INFORMATION SUPPLIED below:
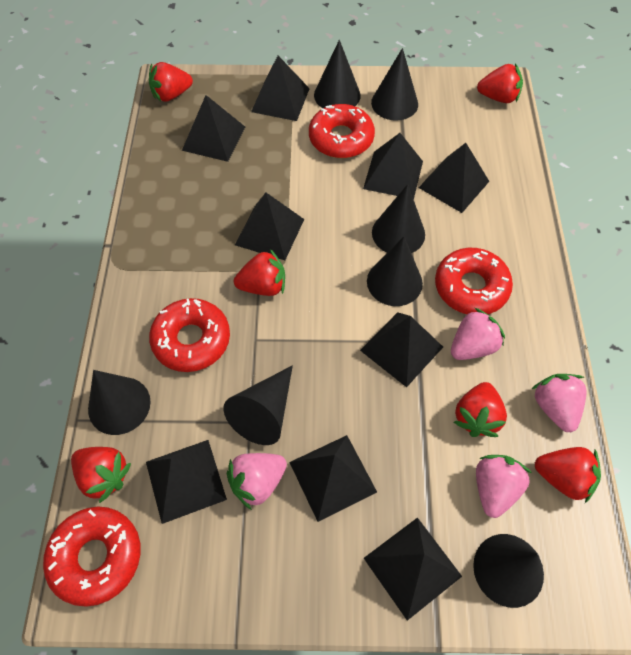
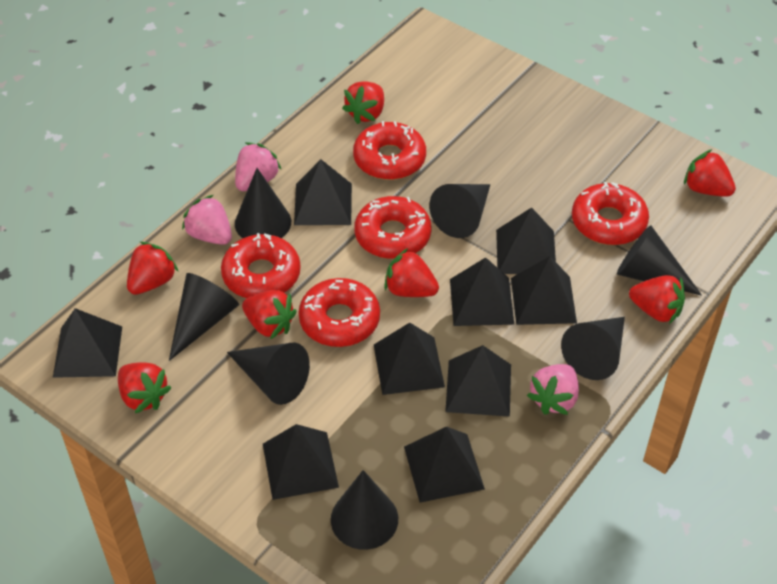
pink strawberry: [227,453,287,510] [451,308,505,360] [476,455,532,518] [532,374,587,432] = 4 -> [182,195,232,245] [235,142,282,191] [527,364,579,415] = 3
red donut: [43,507,141,607] [149,298,230,372] [309,104,375,158] [435,248,513,314] = 4 -> [221,233,301,298] [299,278,380,347] [353,121,426,180] [354,196,431,259] [572,182,649,245] = 5
red strawberry: [71,447,131,503] [149,62,193,102] [234,249,285,296] [454,382,507,437] [477,63,523,103] [535,447,601,503] = 6 -> [118,362,172,413] [127,242,179,295] [242,290,297,340] [342,81,384,124] [384,248,439,297] [629,275,685,324] [684,149,736,197] = 7

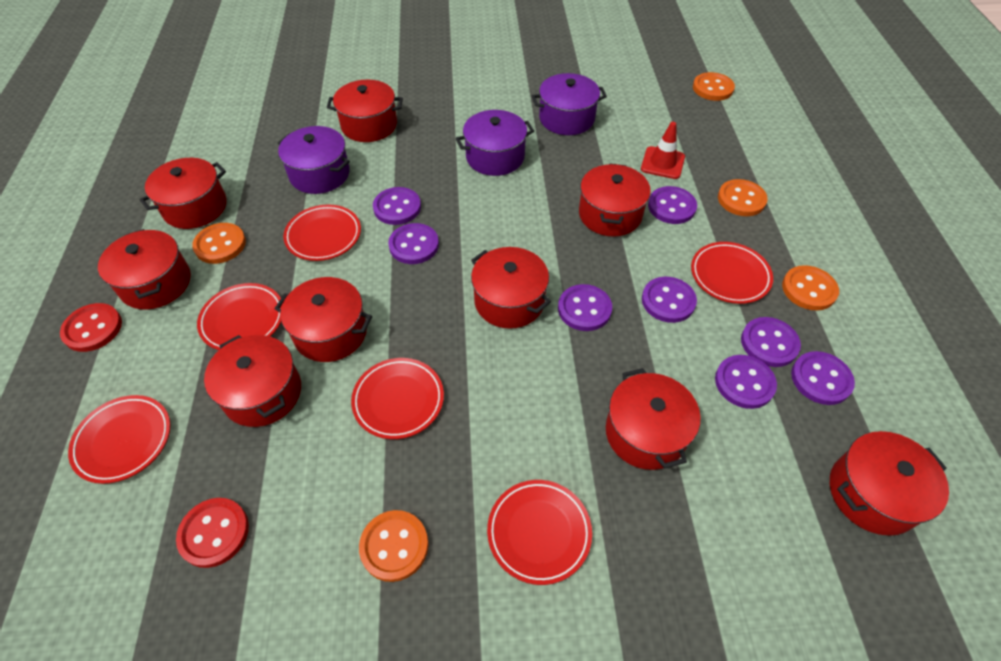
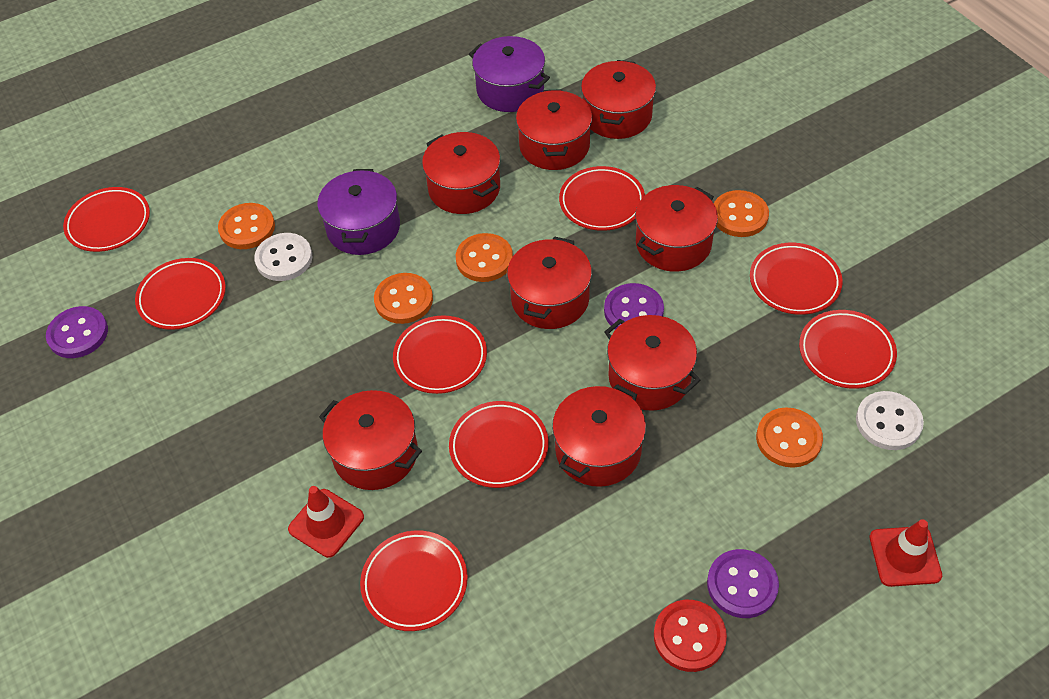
purple button: [373,187,421,225] [388,223,439,264] [558,284,612,331] [642,277,697,323] [648,186,697,224] [715,355,777,409] [741,317,801,367] [791,351,855,405] = 8 -> [46,306,108,358] [604,283,664,330] [707,549,779,618] = 3
purple pot: [278,126,350,194] [456,110,534,176] [532,73,607,135] = 3 -> [317,169,400,255] [469,36,550,112] = 2
red button: [60,303,122,352] [176,498,249,568] = 2 -> [654,600,727,672] = 1
red plate: [68,395,170,484] [197,283,282,350] [283,204,361,261] [351,358,444,439] [487,480,592,585] [691,242,773,304] = 6 -> [63,187,150,252] [135,258,226,330] [360,530,468,631] [393,315,487,394] [449,401,548,488] [559,166,645,231] [750,243,843,315] [799,310,897,389] = 8
red pot: [98,229,191,310] [140,158,227,229] [204,335,301,427] [275,277,372,362] [327,80,403,142] [471,247,551,329] [579,163,651,237] [606,368,701,470] [830,431,949,536] = 9 -> [319,390,422,490] [422,132,500,214] [507,236,592,329] [516,89,592,170] [552,384,646,487] [581,60,656,139] [605,315,701,411] [635,185,718,271] = 8
red traffic cone: [641,122,685,179] = 1 -> [288,486,364,558] [870,519,942,587] = 2
white button: none = 0 -> [254,233,312,281] [856,391,924,450] = 2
End of INFORMATION SUPPLIED.
YOUR TASK: Your output is the lines from the top of the entries through the line containing "red donut: [43,507,141,607]", exactly as they stand. No pictures belong in it.

RESULT OF THE TASK:
pink strawberry: [227,453,287,510] [451,308,505,360] [476,455,532,518] [532,374,587,432] = 4 -> [182,195,232,245] [235,142,282,191] [527,364,579,415] = 3
red donut: [43,507,141,607] [149,298,230,372] [309,104,375,158] [435,248,513,314] = 4 -> [221,233,301,298] [299,278,380,347] [353,121,426,180] [354,196,431,259] [572,182,649,245] = 5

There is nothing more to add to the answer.